AIM OF THE TASK:
With "diode" as the search word, show every line of the material that has it.

--- EXERCISE DATA ---

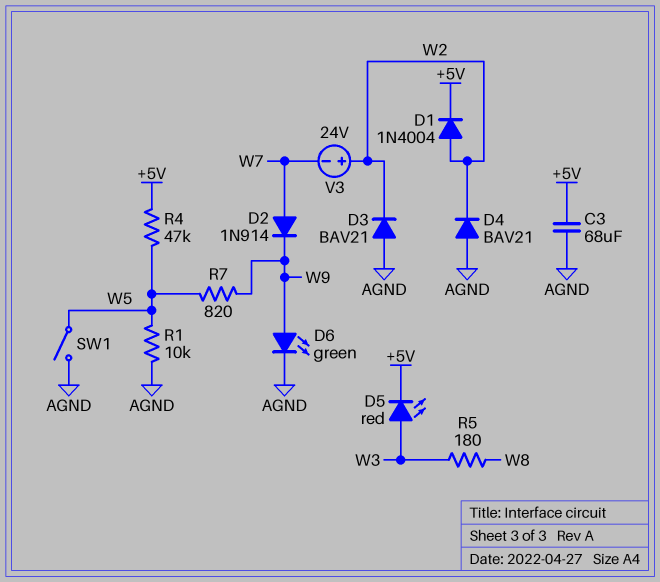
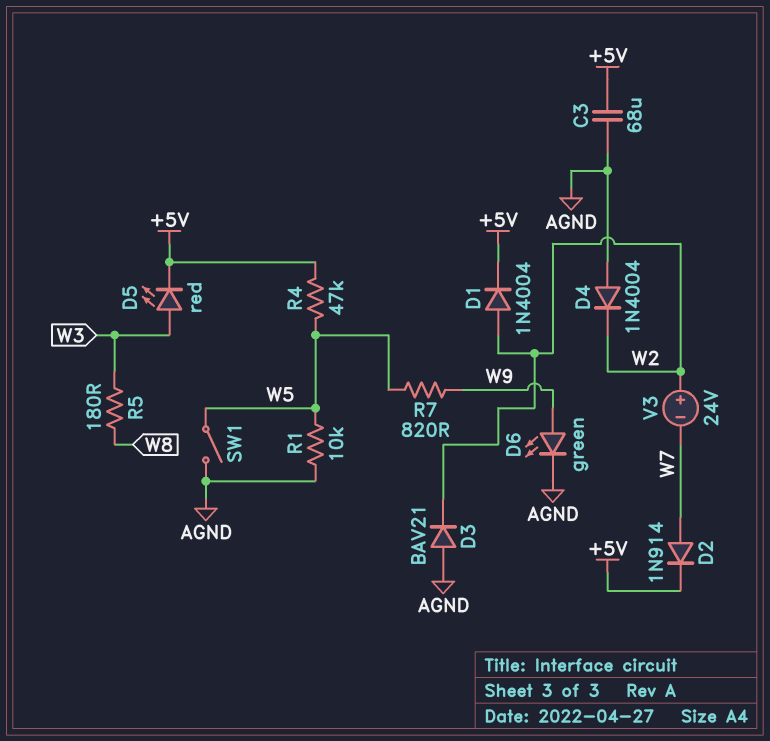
D2: diode 1N914 (A W7, K W9) -> diode 1N914 (A W7, K +5V)
D4: diode BAV21 (A AGND, K W2) -> diode 1N4004 (A AGND, K W2)

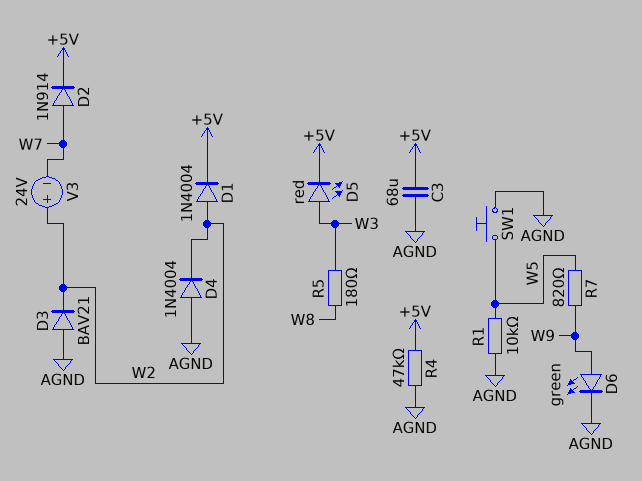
R4: 47k (+5V, W5) -> 47k (+5V, AGND)
SW1: switch (AGND, W5) -> button (AGND, W5)

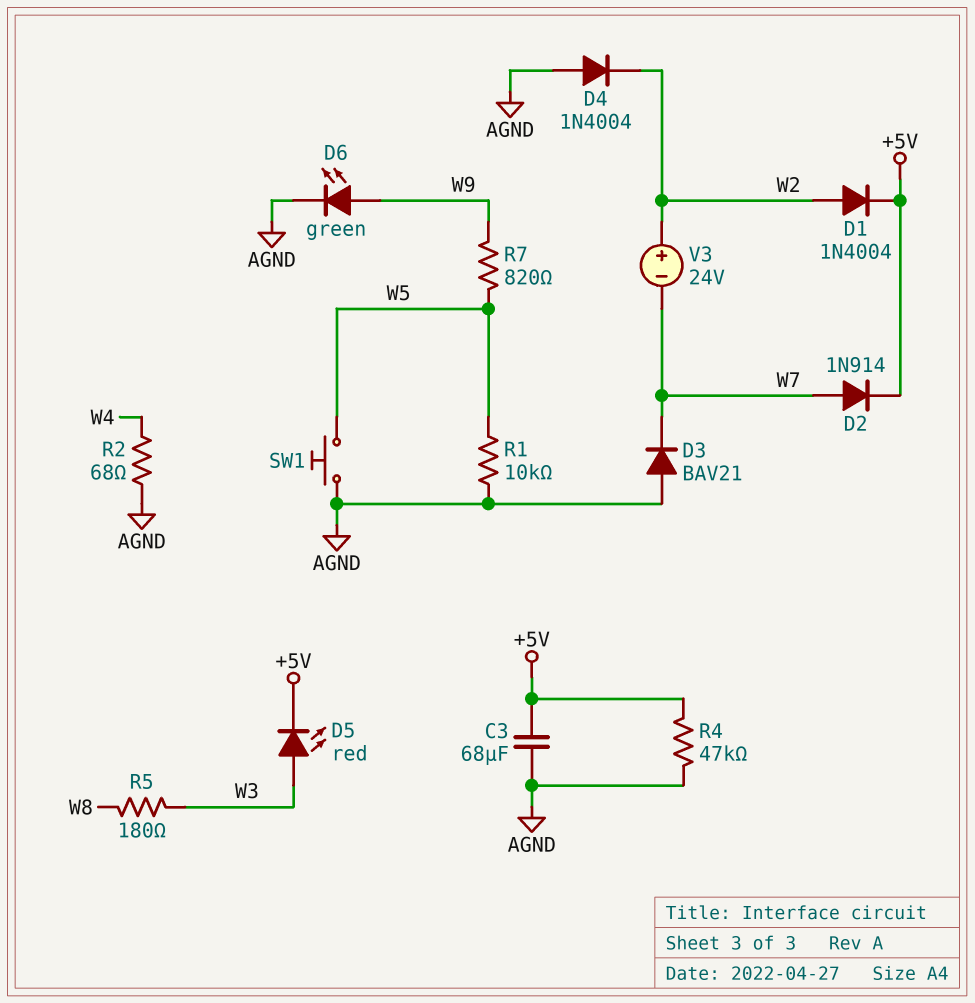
D3: diode BAV21 (A AGND, K W2) -> diode BAV21 (A AGND, K W7)
R2: none -> 68 (AGND, W4)

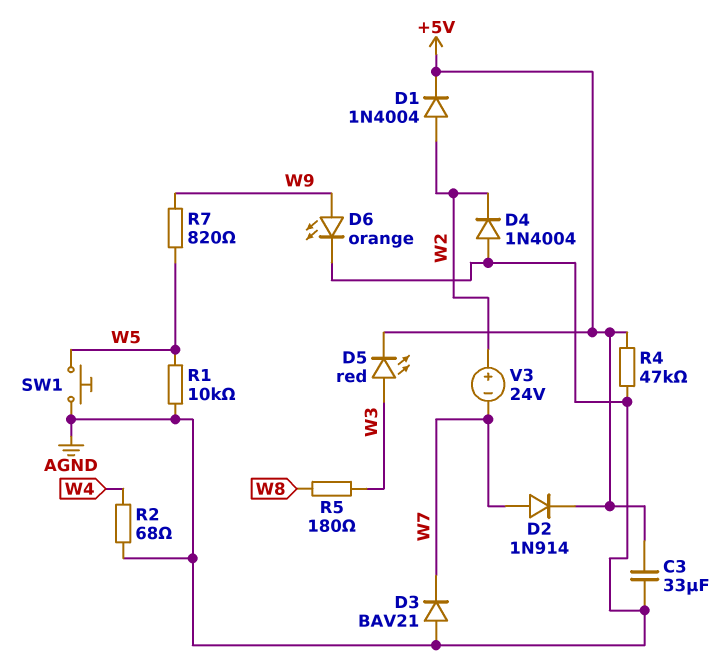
C3: 68uF (+5V, AGND) -> 33uF (+5V, AGND)
D6: LED green (A W9, K AGND) -> LED orange (A W9, K AGND)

---

RESULT BELOW:
D2: diode 1N914 (A W7, K W9) -> diode 1N914 (A W7, K +5V)
D4: diode BAV21 (A AGND, K W2) -> diode 1N4004 (A AGND, K W2)
D3: diode BAV21 (A AGND, K W2) -> diode BAV21 (A AGND, K W7)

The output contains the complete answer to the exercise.